EXTRACTED ENTRIES:
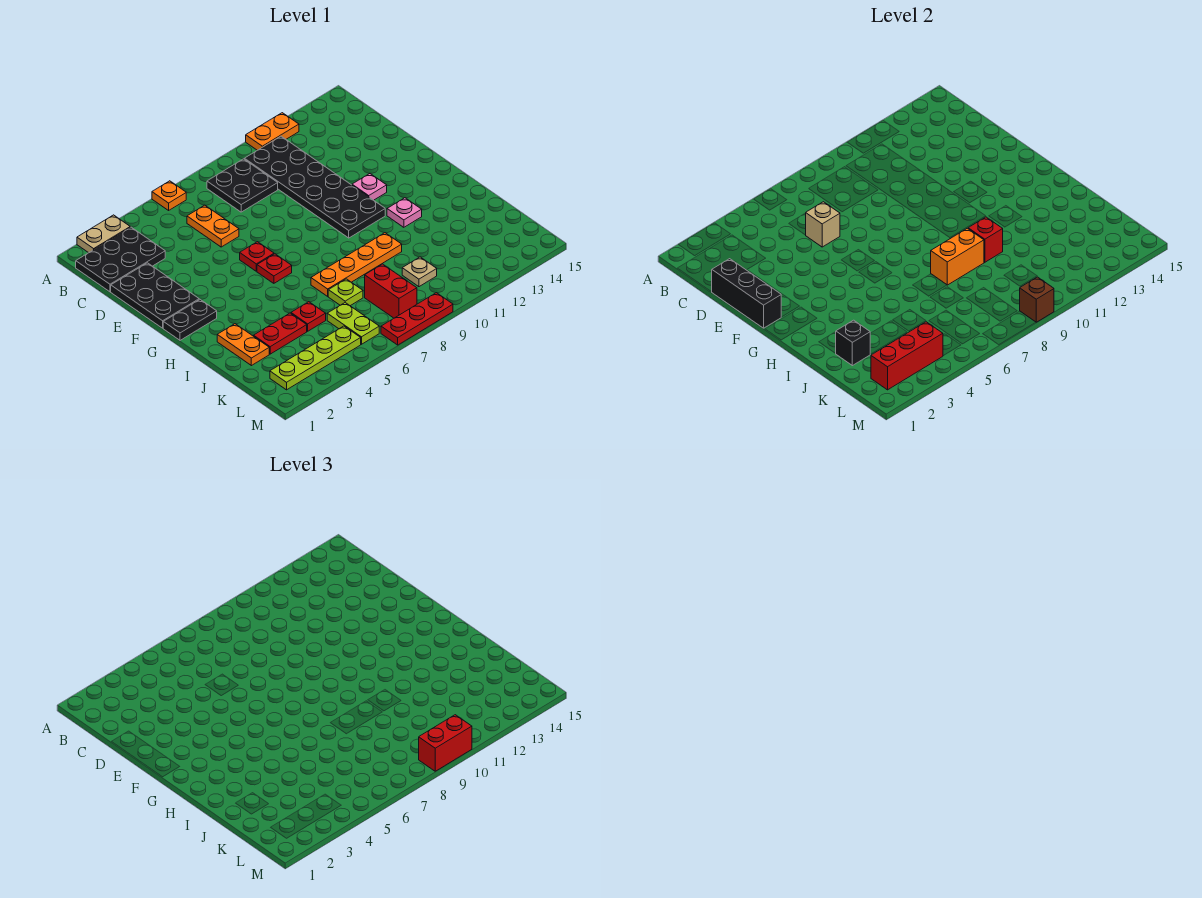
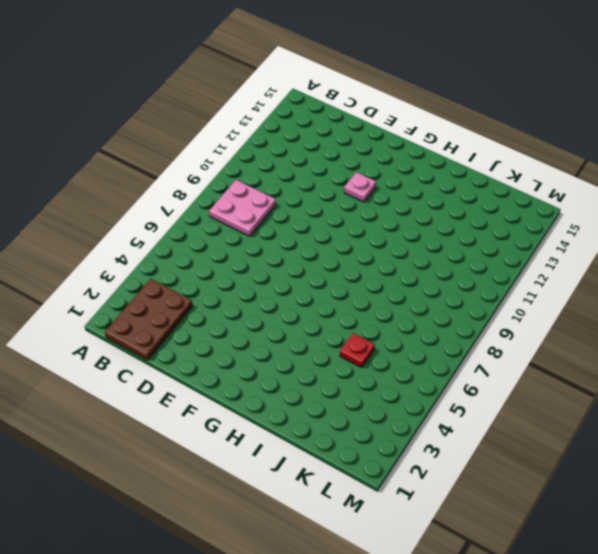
brown plate B1:C3 level 1 -> black plate B1:C3 level 1
pink plate B8:C9 level 1 -> black plate B8:C9 level 1
none -> tan plate A2:A3 level 1
none -> orange plate A6 level 1
none -> orange plate A11:A12 level 1
none -> black plate B10:G11 level 1

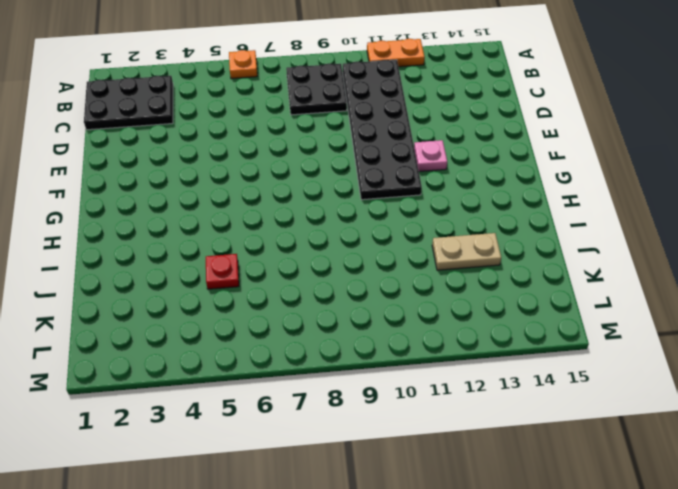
tan plate J12:J13 level 1 -> tan plate A2:A3 level 1
none -> orange plate C6:D6 level 1
none -> black plate D1:F2 level 1
none -> red plate F6 level 1
none -> black plate G1:G2 level 1

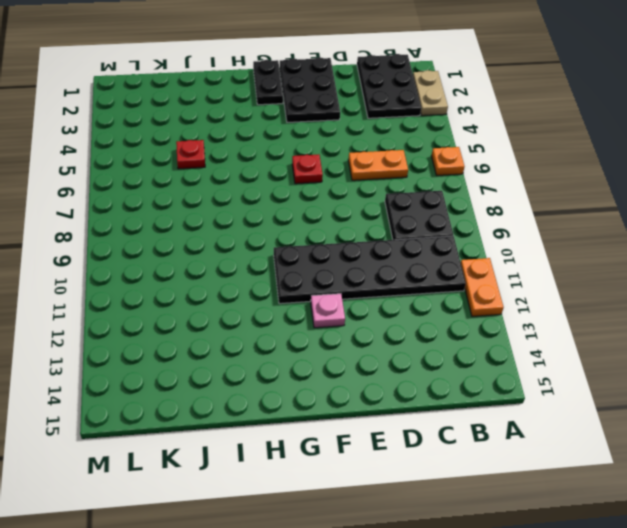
black plate E1:F3 level 1 -> black plate D1:F2 level 1
none -> red plate G6 level 1
none -> pink plate H12 level 1
none -> orange plate I2:J2 level 1
none -> orange plate I7:I10 level 1

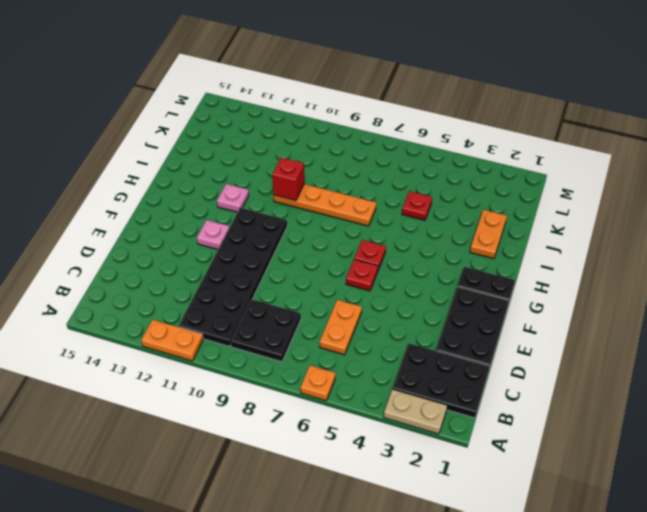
none -> red plate J3:J4 level 1
none -> lime plate J7 level 1
none -> lime plate K6:L6 level 1
none -> red brick K8:L8 level 1

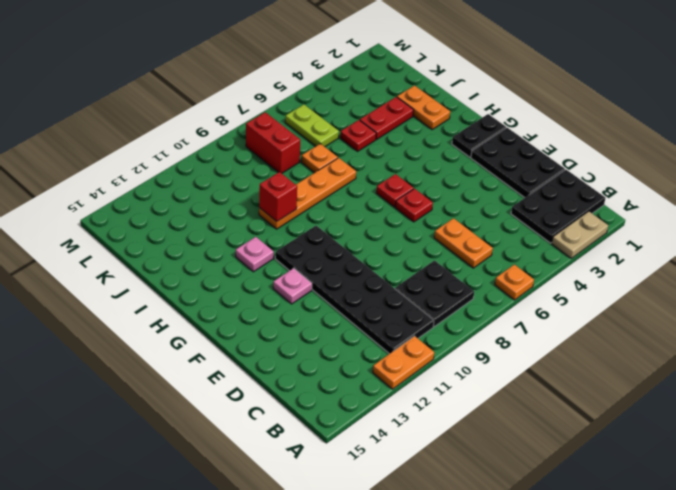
orange plate J7 level 1 -> lime plate J7 level 1
none -> tan plate K10 level 1
none -> lime plate L2:L5 level 1
none -> red plate M7:M9 level 1
none -> black brick D1:F1 level 2

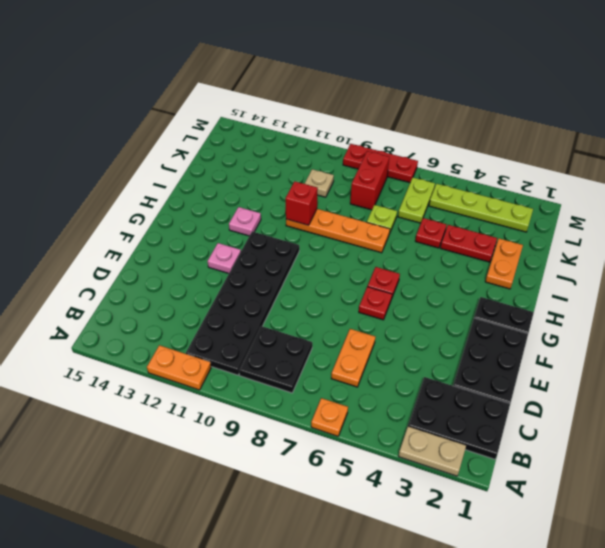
none -> black brick D1:F1 level 2
none -> tan brick D6 level 2
none -> orange brick I8:I9 level 2
none -> black brick J2 level 2

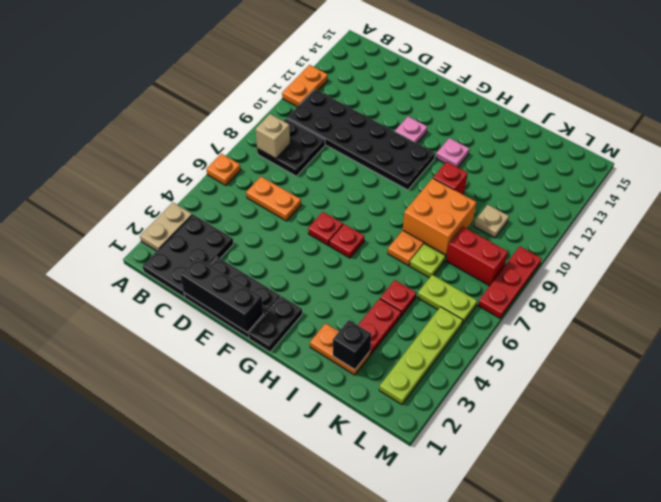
tan brick B8 level 2 -> tan brick D6 level 2
orange brick I8:J9 level 2 -> orange brick I8:I9 level 2
none -> red brick L2:L4 level 2
none -> brown brick M9 level 2
none -> red brick M9:M10 level 3

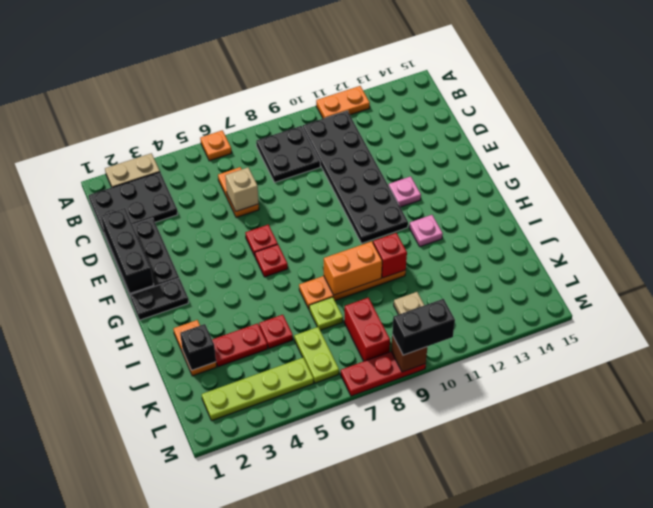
black brick M9:M10 level 3 -> red brick M9:M10 level 3
none -> red brick L2:L4 level 2

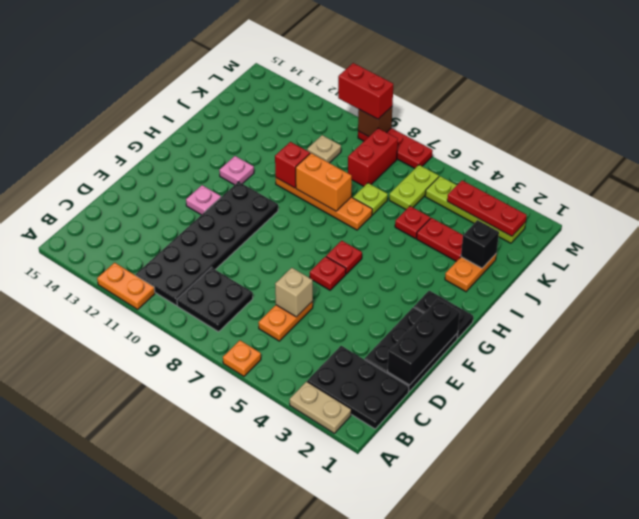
red plate L2:L4 level 2 -> red brick L2:L4 level 2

TASK: Scan the records above for the string "pink", then report every line that contains it.

OUTPUT OF THE EXERCISE:
pink plate B8:C9 level 1 -> black plate B8:C9 level 1
none -> pink plate H12 level 1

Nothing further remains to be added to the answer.